** Task to complete **
Across these entries, count the lines holding the string "banana"; the number is the whole answer.

----- Records for this exercise -----

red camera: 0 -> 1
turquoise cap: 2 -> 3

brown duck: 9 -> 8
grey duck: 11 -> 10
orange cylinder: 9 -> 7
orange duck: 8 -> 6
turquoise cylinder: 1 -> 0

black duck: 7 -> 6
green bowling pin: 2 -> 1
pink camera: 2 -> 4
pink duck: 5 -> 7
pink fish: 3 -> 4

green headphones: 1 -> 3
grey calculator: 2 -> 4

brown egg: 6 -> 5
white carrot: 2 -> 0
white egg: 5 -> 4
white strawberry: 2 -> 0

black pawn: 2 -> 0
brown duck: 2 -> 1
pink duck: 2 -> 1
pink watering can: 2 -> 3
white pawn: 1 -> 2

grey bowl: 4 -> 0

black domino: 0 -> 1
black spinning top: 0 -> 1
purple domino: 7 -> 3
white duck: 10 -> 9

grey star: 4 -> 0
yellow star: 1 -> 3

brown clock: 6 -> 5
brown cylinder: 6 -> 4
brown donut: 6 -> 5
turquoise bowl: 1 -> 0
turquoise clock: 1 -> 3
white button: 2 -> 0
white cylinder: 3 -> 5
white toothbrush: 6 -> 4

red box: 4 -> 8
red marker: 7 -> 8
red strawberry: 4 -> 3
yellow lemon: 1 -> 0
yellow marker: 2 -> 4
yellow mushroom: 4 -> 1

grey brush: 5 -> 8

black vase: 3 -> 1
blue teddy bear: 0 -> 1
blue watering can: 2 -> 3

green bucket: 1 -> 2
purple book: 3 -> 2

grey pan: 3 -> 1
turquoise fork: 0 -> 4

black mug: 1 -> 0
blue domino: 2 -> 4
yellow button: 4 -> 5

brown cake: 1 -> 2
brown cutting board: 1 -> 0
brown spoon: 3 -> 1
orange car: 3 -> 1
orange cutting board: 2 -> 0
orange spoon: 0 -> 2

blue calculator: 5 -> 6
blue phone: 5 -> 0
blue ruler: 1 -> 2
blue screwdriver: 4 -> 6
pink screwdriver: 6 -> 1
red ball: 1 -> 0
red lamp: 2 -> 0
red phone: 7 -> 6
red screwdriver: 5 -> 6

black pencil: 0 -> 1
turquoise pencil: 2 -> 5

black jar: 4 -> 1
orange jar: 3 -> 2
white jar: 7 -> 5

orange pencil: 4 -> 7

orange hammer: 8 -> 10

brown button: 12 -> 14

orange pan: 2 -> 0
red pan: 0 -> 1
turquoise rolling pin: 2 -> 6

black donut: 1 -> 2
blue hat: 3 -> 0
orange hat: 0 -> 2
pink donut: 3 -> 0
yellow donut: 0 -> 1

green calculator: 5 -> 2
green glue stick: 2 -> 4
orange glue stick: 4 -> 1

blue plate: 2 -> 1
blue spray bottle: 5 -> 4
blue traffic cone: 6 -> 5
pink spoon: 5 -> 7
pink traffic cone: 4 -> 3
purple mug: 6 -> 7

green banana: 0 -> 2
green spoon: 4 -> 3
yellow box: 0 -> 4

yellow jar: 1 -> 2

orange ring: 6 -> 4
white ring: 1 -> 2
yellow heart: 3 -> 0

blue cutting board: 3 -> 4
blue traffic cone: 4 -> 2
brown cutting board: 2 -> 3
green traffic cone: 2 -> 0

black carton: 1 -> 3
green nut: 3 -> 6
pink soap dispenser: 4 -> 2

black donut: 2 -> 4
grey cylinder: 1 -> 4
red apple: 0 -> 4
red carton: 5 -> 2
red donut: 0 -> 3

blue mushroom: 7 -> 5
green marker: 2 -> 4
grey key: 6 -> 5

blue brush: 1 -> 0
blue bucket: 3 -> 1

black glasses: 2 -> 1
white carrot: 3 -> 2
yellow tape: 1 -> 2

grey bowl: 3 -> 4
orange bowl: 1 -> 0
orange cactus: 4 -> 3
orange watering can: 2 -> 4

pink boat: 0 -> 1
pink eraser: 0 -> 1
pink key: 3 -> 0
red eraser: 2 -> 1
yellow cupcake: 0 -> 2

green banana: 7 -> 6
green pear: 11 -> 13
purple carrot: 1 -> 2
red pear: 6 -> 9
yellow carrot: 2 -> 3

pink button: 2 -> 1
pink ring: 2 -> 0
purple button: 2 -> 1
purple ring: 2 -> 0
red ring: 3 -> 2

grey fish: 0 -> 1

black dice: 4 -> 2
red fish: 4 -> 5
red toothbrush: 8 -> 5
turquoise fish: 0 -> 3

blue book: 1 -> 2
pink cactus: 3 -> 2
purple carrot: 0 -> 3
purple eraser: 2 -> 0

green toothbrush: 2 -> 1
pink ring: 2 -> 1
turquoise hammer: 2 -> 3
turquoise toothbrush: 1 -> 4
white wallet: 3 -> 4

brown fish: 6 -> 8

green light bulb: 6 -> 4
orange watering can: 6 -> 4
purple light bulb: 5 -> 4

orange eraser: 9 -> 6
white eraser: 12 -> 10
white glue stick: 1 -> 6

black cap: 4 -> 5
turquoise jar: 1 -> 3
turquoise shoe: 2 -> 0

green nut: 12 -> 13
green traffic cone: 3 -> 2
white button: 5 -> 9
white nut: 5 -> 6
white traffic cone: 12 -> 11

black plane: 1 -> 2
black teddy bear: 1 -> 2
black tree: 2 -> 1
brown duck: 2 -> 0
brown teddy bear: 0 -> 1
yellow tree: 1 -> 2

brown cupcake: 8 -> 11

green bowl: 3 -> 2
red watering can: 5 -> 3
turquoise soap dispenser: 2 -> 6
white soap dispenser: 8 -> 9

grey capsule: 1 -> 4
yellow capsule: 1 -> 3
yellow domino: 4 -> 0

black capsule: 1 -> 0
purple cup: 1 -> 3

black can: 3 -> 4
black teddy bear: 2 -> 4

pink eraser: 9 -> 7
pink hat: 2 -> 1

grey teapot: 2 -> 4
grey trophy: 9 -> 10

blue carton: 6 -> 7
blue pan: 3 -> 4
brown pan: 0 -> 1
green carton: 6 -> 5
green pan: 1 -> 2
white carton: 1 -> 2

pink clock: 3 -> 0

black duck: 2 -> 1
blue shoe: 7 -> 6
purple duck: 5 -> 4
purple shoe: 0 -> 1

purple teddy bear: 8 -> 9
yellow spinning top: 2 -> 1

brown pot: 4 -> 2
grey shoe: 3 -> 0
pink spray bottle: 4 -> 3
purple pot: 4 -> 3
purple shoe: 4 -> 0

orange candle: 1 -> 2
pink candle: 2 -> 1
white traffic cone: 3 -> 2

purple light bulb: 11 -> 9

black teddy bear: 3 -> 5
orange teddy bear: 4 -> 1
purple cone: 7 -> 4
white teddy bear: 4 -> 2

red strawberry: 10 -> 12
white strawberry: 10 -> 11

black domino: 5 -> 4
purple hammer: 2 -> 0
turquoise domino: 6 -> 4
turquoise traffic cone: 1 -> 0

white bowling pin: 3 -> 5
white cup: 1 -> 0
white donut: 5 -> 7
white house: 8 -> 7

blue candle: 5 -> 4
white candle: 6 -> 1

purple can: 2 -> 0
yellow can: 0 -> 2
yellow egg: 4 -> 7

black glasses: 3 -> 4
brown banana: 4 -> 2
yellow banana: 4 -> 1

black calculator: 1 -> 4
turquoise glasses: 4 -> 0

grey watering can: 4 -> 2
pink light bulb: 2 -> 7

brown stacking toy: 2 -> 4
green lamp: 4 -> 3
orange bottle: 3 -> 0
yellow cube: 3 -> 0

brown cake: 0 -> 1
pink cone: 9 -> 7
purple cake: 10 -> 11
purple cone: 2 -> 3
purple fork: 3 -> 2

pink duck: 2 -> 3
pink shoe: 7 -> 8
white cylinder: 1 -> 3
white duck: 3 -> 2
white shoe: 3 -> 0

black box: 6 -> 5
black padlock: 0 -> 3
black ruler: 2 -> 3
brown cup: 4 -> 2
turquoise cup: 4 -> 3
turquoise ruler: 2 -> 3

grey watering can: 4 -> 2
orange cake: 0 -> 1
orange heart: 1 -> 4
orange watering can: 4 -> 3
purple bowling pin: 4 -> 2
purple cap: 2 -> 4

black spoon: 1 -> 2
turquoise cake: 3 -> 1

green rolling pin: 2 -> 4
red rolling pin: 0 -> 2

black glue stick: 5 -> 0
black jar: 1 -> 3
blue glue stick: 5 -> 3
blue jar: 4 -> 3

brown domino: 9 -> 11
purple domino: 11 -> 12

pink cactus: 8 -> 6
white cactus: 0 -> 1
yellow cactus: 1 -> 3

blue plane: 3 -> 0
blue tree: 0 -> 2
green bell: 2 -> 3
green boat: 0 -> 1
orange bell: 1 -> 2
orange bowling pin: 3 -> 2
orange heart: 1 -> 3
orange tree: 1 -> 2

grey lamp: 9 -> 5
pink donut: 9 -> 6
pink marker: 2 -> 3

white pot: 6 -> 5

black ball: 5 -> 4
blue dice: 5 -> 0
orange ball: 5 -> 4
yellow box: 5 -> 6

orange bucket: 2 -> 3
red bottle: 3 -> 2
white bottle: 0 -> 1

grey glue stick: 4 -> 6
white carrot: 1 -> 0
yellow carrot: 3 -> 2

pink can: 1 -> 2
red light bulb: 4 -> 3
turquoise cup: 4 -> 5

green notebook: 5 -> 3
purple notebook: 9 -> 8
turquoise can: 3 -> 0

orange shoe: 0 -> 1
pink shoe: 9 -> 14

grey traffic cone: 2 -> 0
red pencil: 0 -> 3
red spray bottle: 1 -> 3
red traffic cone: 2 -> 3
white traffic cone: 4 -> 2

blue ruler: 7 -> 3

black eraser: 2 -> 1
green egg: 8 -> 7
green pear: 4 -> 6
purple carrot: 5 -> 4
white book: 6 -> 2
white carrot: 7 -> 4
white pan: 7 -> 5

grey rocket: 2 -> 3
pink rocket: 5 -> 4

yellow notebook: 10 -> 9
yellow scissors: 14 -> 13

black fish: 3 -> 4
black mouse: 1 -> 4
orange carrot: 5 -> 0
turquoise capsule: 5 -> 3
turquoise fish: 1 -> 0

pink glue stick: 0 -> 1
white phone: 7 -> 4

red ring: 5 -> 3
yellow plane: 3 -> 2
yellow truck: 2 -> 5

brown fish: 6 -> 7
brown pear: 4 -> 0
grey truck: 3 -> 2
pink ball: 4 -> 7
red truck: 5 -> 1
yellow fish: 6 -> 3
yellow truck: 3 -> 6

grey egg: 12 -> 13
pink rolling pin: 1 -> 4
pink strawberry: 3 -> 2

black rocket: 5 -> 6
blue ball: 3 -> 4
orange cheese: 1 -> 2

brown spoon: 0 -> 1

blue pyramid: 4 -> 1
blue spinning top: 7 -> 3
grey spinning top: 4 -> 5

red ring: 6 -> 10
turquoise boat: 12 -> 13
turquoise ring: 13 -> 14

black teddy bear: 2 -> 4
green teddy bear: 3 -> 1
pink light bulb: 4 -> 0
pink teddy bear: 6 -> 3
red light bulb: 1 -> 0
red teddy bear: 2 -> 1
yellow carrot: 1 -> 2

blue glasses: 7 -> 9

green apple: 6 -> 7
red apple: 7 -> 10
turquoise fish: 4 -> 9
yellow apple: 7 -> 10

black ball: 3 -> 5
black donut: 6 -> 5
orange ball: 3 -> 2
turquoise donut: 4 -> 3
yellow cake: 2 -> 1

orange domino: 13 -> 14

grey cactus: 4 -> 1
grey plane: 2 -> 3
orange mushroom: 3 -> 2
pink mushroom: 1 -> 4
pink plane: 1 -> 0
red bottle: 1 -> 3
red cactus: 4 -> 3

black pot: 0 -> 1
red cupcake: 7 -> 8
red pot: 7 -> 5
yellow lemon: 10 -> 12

-----

** Exercise answer **
4